* Problem description
Reproduce the records precisely. Omit every picture.

Structured diff data
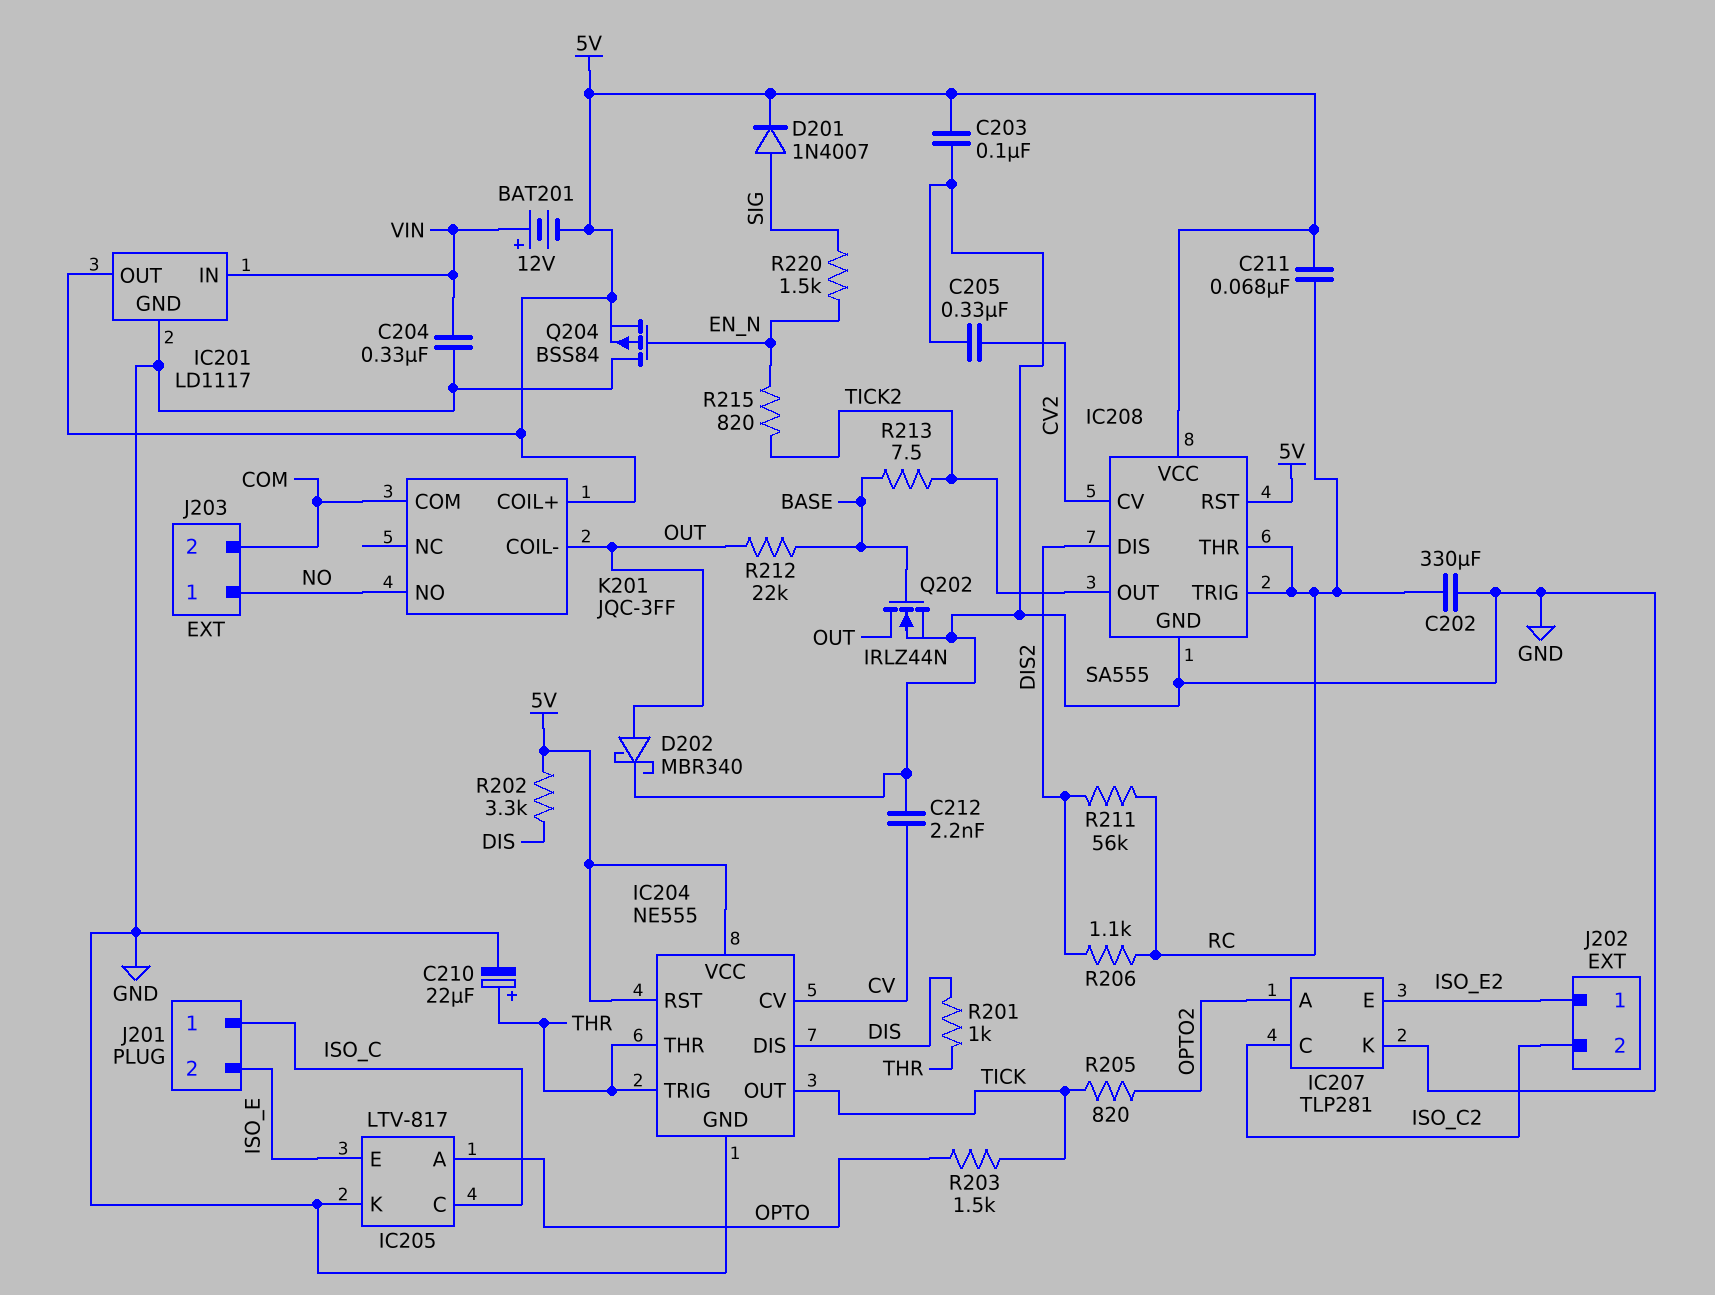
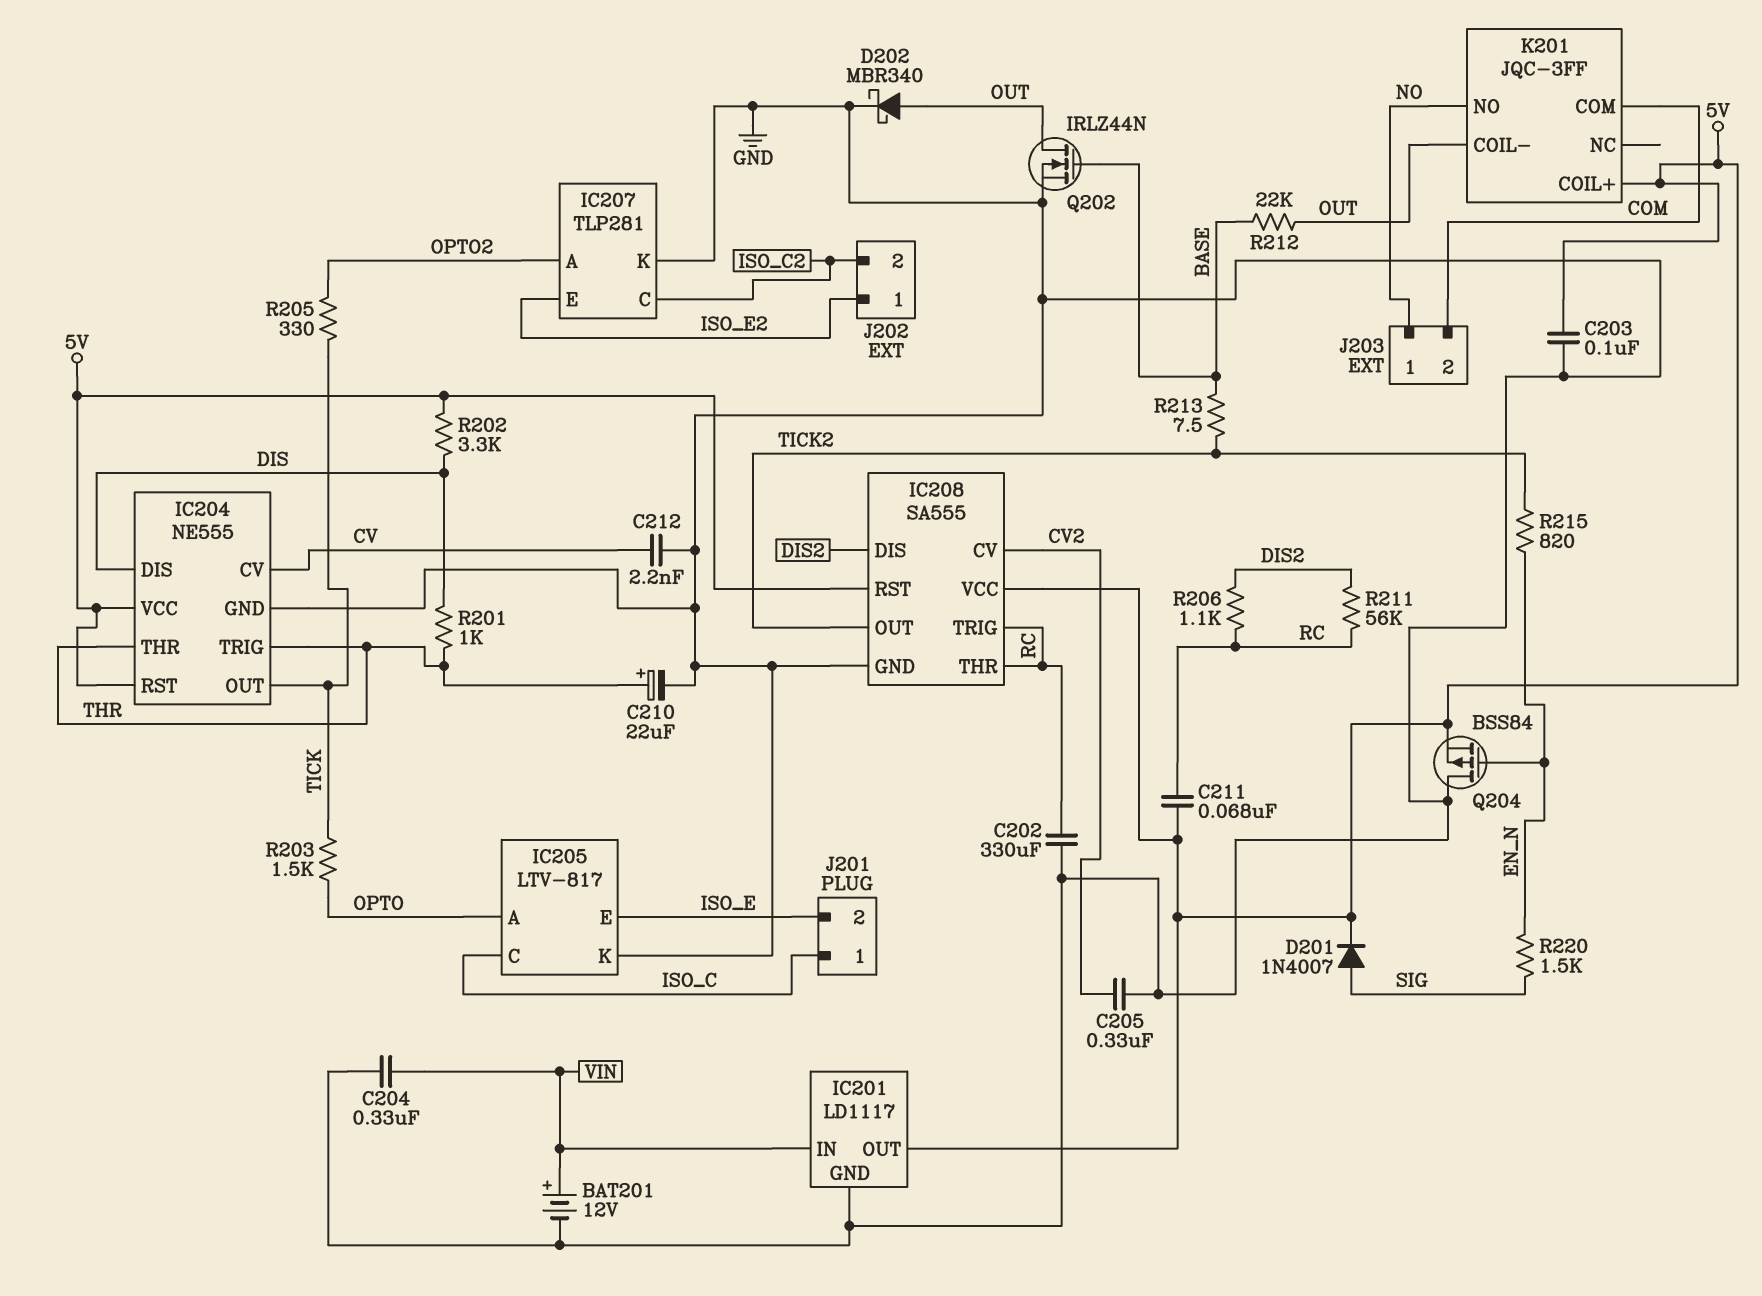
BAT201: 12V (plus VIN, minus 5V) -> 12V (plus VIN, minus GND)
R205: 820 (OPTO2, TICK) -> 330 (OPTO2, TICK)

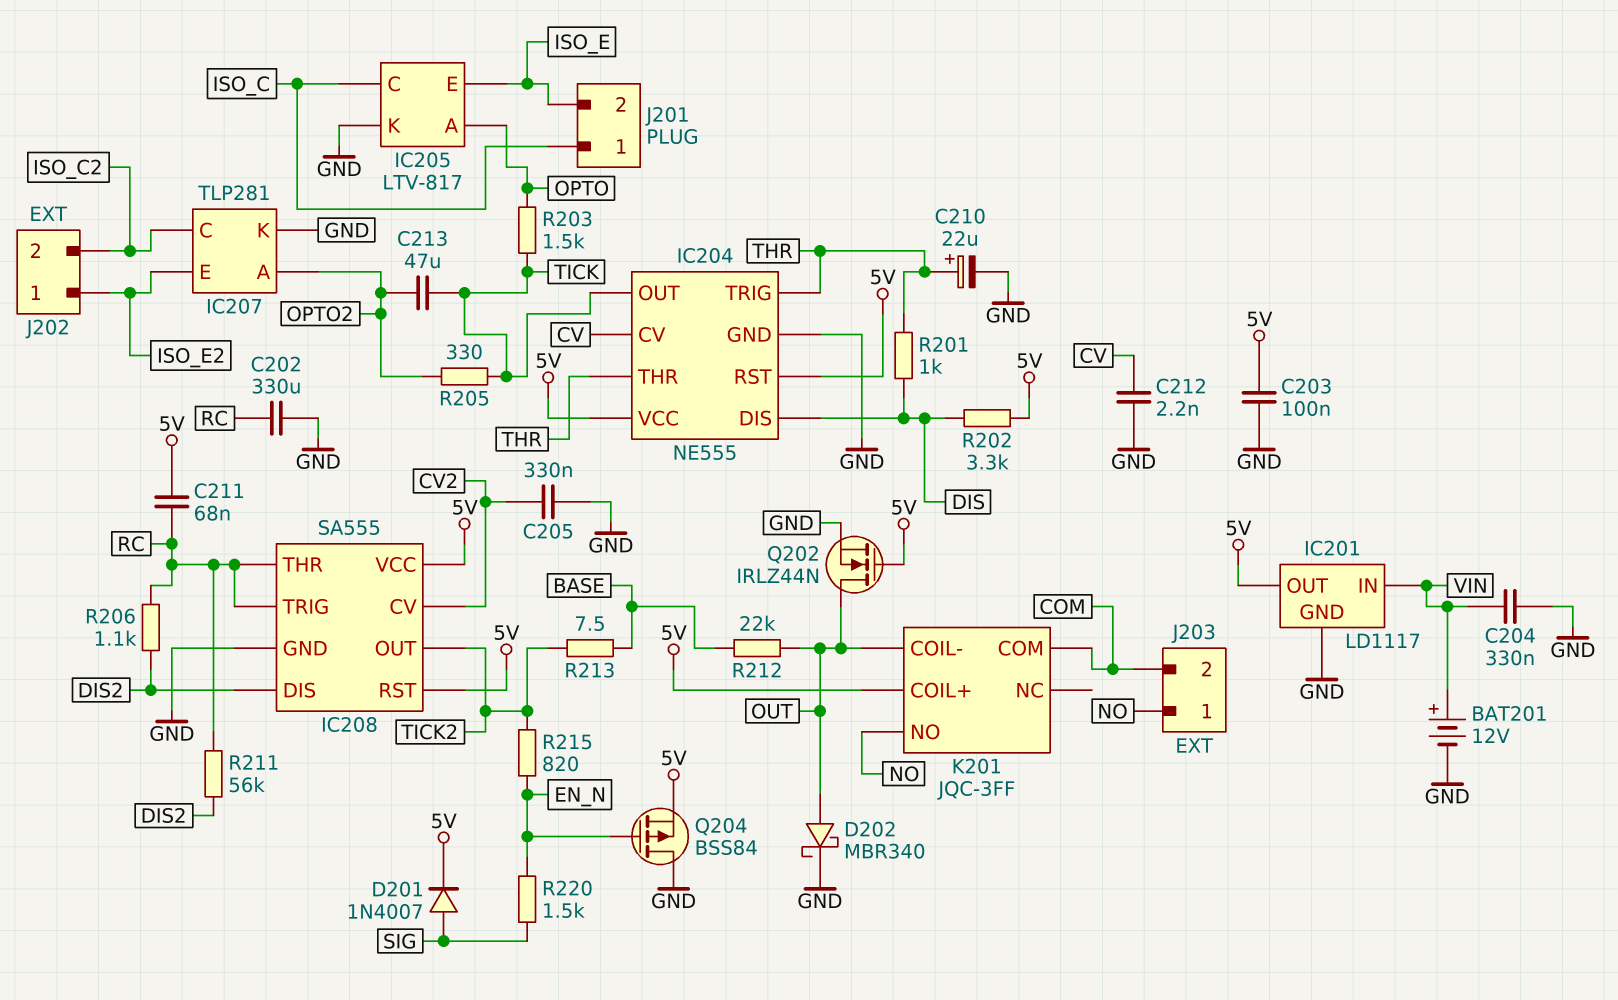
C213: none -> 47uF (OPTO2, TICK)
Q202: NMOS IRLZ44N (G BASE, D OUT, S GND) -> NMOS IRLZ44N (G 5V, D OUT, S GND)

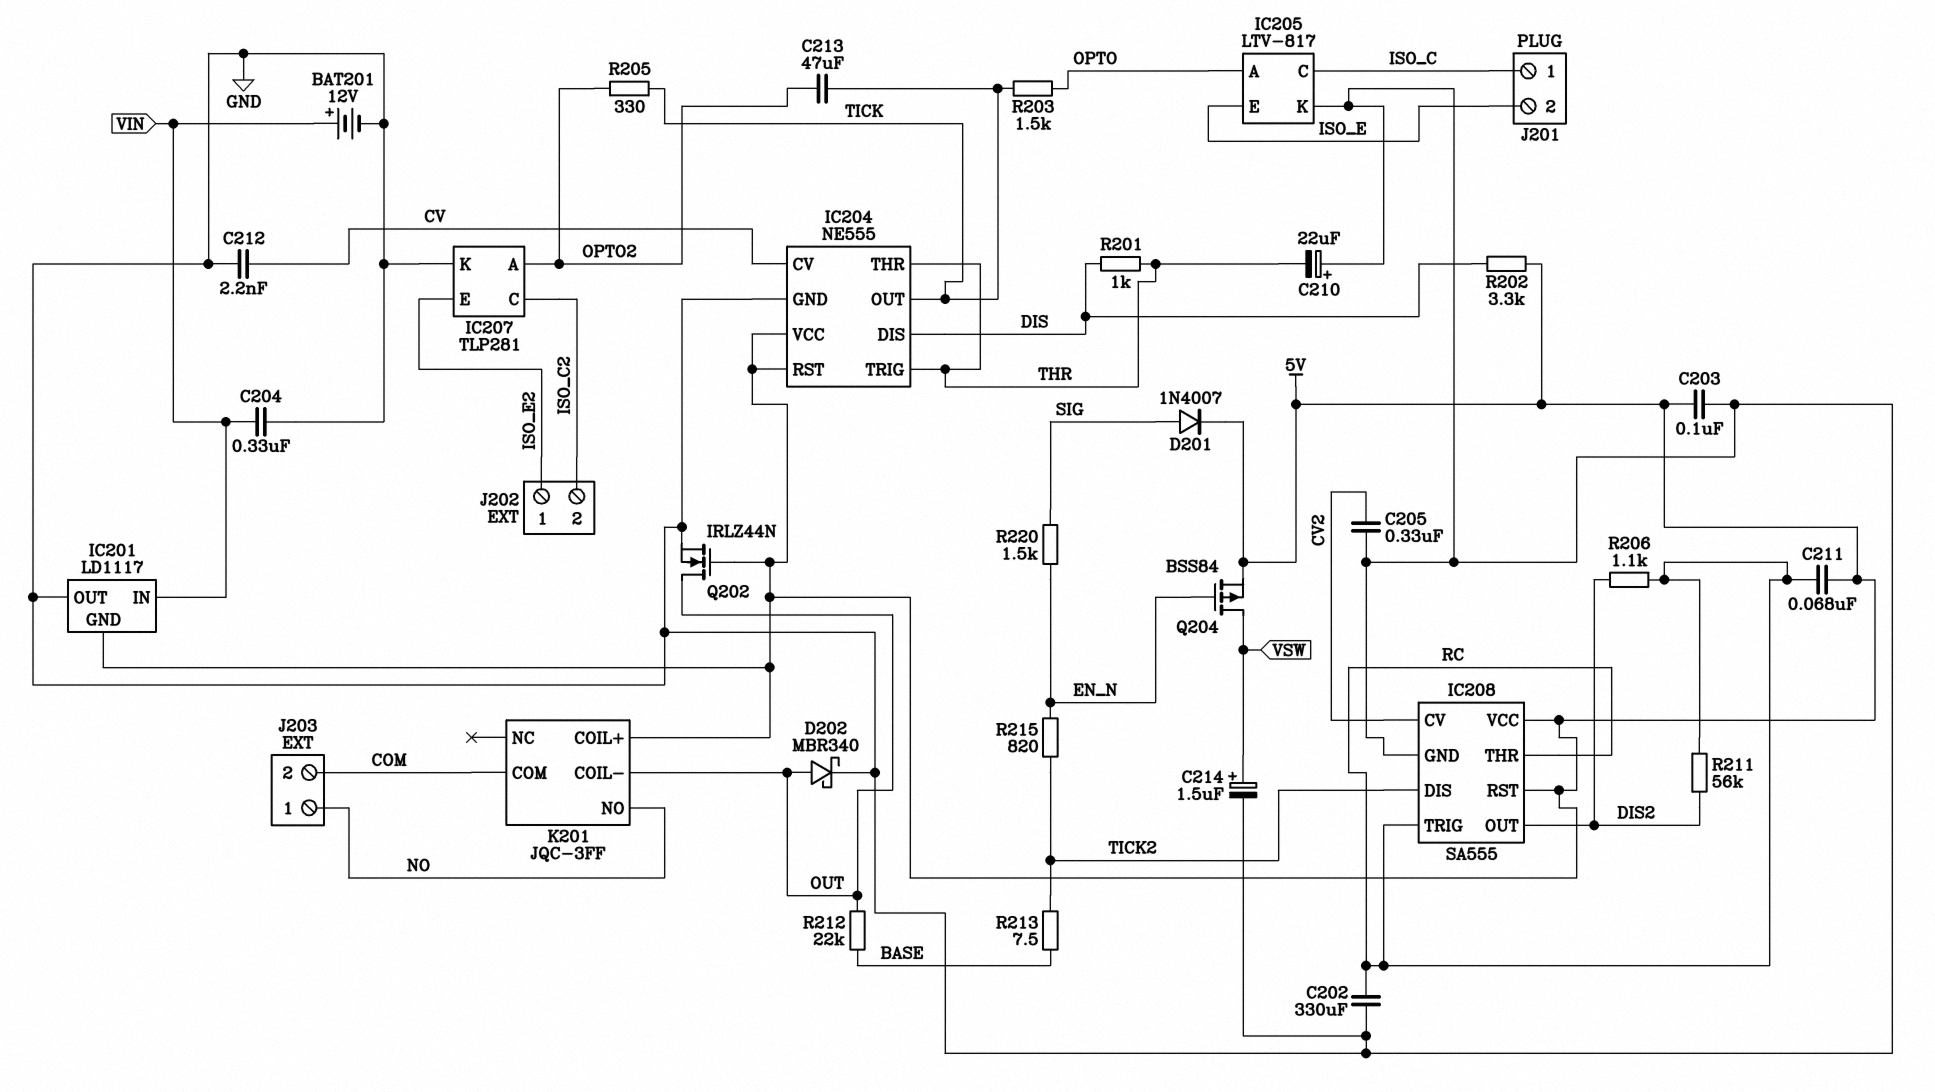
C210: 22uF (plus THR, minus GND) -> 22uF (plus GND, minus THR)
C214: none -> 1.5uF (plus VSW, minus GND)
IC201 pin GND: GND -> 5V
IC201 pin OUT: 5V -> GND
IC208 pin DIS: DIS2 -> TICK2
IC208 pin OUT: TICK2 -> DIS2
Q204: PMOS BSS84 (G EN_N, D GND, S 5V) -> PMOS BSS84 (G EN_N, D VSW, S 5V)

* Solution to the exercise
BAT201: 12V (plus VIN, minus 5V) -> 12V (plus VIN, minus GND)
R205: 820 (OPTO2, TICK) -> 330 (OPTO2, TICK)

C213: none -> 47uF (OPTO2, TICK)
Q202: NMOS IRLZ44N (G BASE, D OUT, S GND) -> NMOS IRLZ44N (G 5V, D OUT, S GND)

C210: 22uF (plus THR, minus GND) -> 22uF (plus GND, minus THR)
C214: none -> 1.5uF (plus VSW, minus GND)
IC201 pin GND: GND -> 5V
IC201 pin OUT: 5V -> GND
IC208 pin DIS: DIS2 -> TICK2
IC208 pin OUT: TICK2 -> DIS2
Q204: PMOS BSS84 (G EN_N, D GND, S 5V) -> PMOS BSS84 (G EN_N, D VSW, S 5V)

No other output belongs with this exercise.